=== Section Start ===
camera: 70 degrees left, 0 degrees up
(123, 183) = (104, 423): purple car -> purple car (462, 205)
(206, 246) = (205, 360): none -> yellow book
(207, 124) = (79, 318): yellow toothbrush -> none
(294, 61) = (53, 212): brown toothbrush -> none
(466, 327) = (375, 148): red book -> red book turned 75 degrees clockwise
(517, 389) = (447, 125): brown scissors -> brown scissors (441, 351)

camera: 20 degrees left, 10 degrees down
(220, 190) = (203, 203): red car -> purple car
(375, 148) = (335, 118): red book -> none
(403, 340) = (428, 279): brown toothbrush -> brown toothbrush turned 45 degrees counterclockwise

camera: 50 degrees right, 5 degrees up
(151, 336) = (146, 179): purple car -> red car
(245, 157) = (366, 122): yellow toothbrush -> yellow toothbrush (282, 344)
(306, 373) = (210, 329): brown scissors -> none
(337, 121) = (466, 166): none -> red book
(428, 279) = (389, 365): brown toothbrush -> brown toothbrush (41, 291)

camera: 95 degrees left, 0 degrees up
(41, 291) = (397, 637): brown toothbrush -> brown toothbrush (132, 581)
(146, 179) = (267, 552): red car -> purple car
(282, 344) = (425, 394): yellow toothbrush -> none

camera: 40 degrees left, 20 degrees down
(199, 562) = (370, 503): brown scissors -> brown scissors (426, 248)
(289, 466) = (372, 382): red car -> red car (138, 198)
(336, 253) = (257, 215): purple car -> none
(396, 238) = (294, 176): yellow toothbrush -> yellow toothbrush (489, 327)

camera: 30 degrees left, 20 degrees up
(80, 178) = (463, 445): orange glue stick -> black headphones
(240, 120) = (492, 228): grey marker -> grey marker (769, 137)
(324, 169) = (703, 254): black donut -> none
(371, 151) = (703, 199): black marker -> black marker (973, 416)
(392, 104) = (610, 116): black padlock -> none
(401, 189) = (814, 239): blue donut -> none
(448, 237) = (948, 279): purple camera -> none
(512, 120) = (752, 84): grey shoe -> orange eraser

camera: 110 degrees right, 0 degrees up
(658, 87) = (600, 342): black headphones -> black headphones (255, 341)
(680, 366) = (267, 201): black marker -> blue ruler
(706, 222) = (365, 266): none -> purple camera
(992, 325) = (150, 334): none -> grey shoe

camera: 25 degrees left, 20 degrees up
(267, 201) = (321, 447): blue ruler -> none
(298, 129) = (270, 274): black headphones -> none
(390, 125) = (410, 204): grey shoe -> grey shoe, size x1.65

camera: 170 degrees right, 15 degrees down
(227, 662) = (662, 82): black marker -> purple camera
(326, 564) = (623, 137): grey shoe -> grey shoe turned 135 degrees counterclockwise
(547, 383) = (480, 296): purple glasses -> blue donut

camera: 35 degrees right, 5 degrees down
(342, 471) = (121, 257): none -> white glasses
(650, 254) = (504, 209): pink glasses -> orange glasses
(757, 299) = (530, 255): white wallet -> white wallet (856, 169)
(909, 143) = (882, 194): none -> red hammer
=== Section End ===
#### EXERCISE INSTRUCTIONS
Only a number is wanted here: how many lines of the records above hold the word "counterclockwise".

#### SOLUTION
2